WORK TO COMPLETE:
With the material below, print exactly the lines between the line holding "change=removed; old=red box;" and the line holding "change=moved; old=red soap", inclusive. Add nothing else.

RECORDS SUPPLIED:
########################################

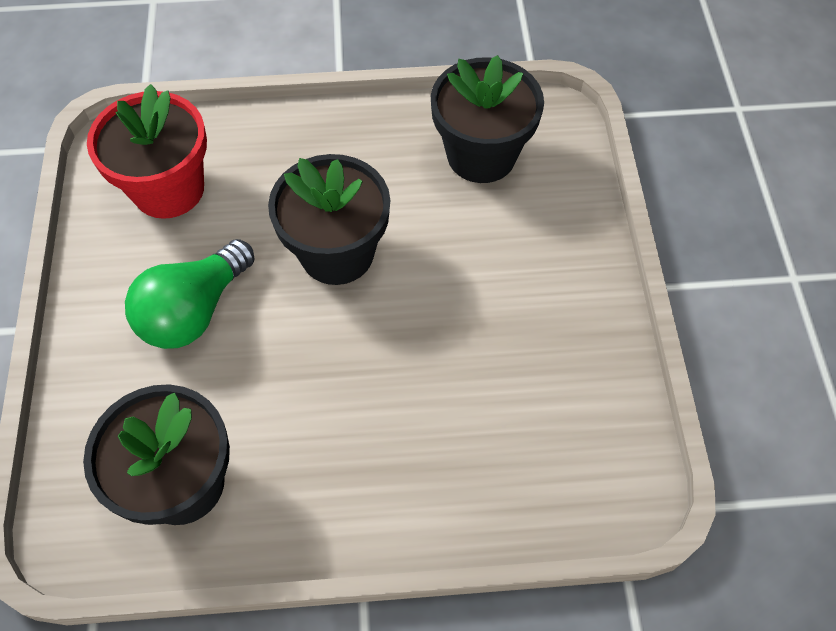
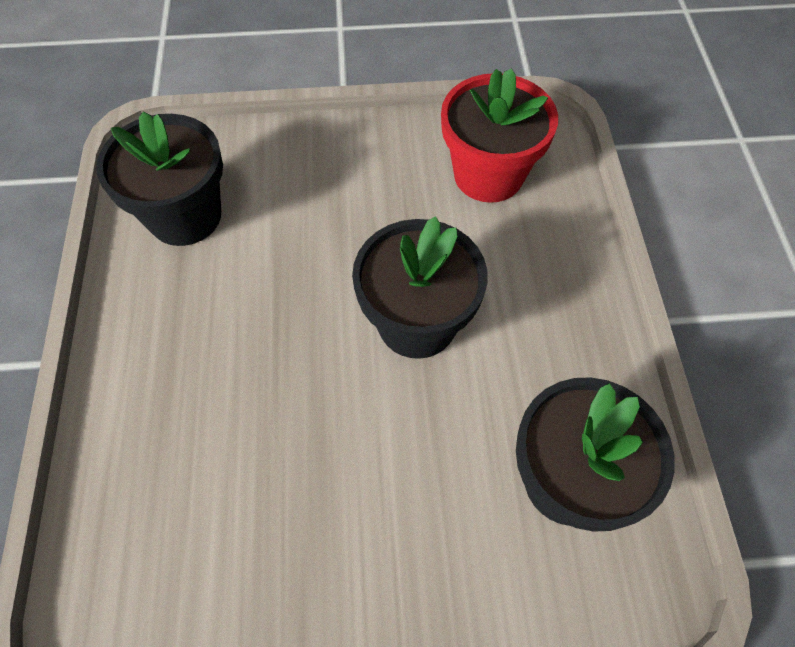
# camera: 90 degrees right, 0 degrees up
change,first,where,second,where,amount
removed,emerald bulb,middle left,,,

########################################

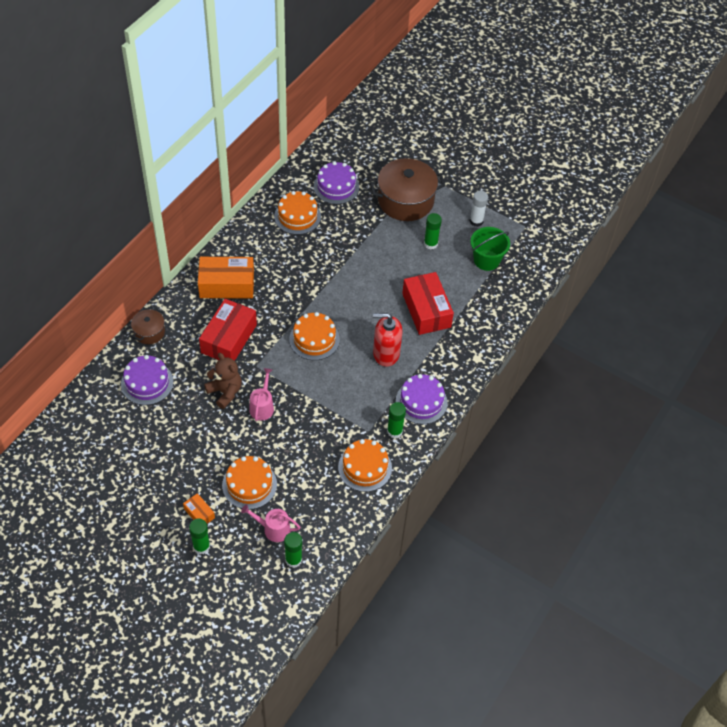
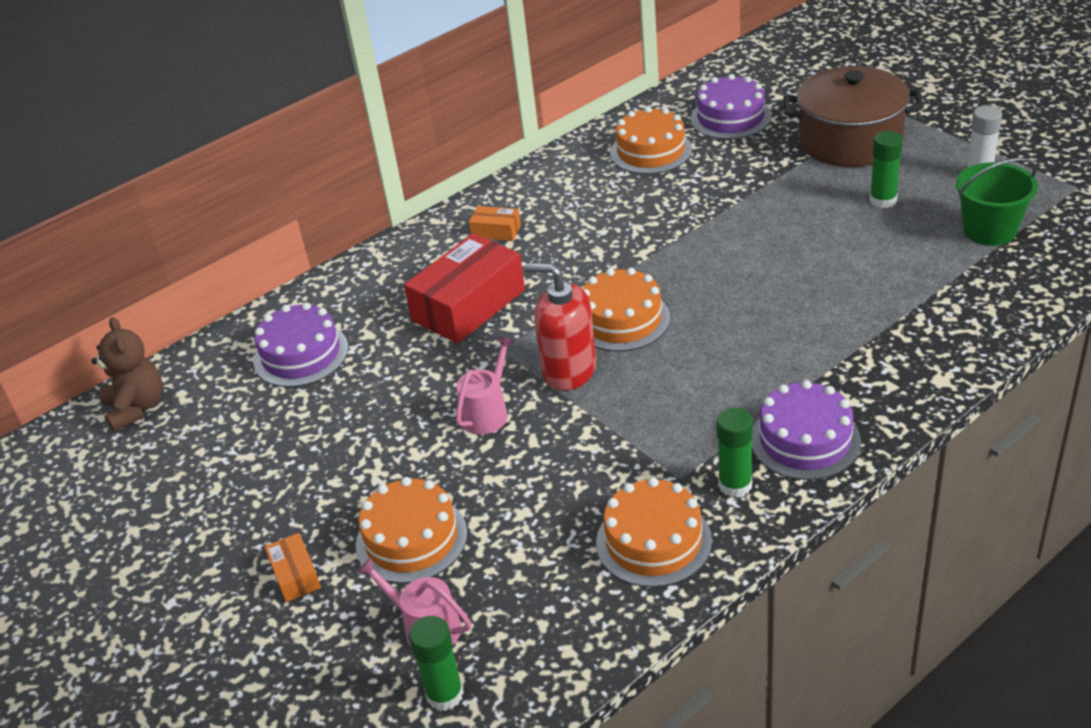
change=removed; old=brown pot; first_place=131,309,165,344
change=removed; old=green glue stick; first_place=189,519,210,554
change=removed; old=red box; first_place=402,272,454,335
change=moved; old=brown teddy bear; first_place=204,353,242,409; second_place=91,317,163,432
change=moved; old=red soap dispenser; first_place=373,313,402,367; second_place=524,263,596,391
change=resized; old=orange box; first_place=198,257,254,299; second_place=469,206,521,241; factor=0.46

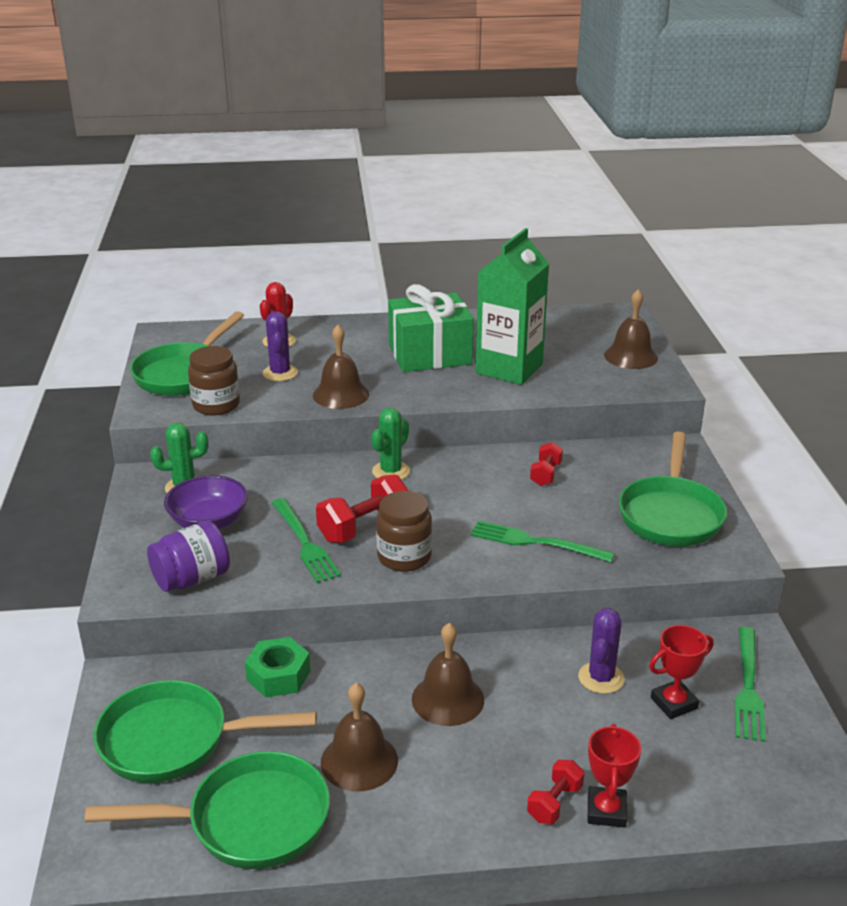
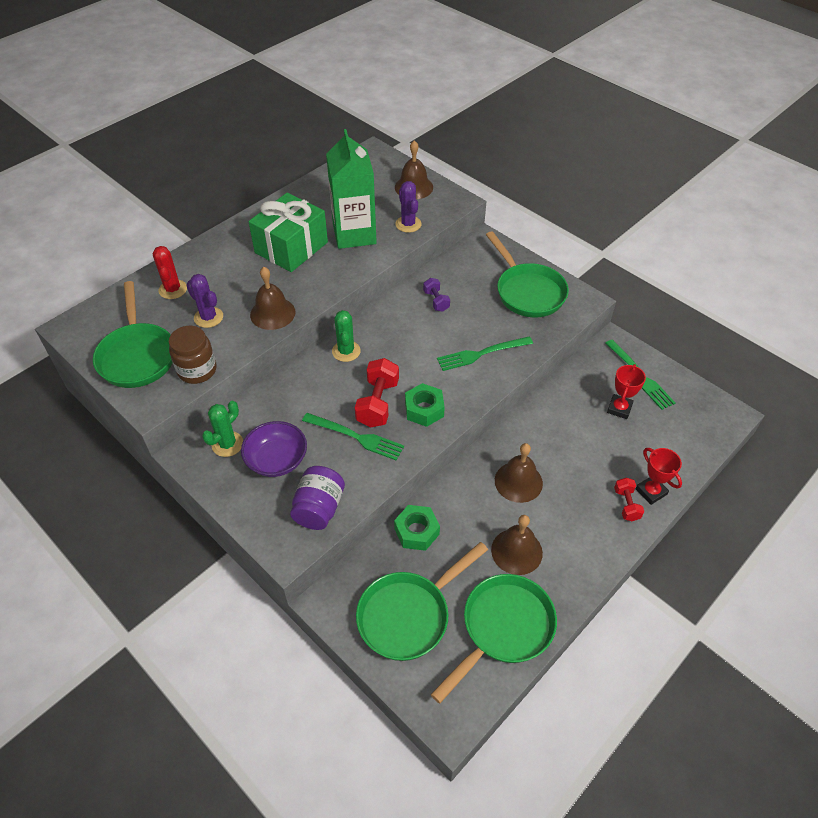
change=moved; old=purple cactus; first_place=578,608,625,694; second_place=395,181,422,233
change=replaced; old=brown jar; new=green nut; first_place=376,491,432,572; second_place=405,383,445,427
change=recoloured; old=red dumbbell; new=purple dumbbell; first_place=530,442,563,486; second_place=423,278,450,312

########################################

EXPECTED OUTPUT:
change=removed; old=red box; first_place=402,272,454,335
change=moved; old=brown teddy bear; first_place=204,353,242,409; second_place=91,317,163,432
change=moved; old=red soap dispenser; first_place=373,313,402,367; second_place=524,263,596,391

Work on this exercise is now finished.